Source records:
^^^^
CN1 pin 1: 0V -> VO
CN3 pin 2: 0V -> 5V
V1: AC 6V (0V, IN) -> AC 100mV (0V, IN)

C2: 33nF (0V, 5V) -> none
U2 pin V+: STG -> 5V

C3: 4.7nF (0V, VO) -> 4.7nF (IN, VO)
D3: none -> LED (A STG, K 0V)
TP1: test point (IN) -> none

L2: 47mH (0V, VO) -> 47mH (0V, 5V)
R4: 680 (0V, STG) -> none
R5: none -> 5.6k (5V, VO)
^^^^
WHAT IS EXPECTED:
Would you copy out exactly the lines from the one holding "TP1: test point (IN) -> none" through the end of the entries above, both ends included?

EXERCISE RESULT:
TP1: test point (IN) -> none

L2: 47mH (0V, VO) -> 47mH (0V, 5V)
R4: 680 (0V, STG) -> none
R5: none -> 5.6k (5V, VO)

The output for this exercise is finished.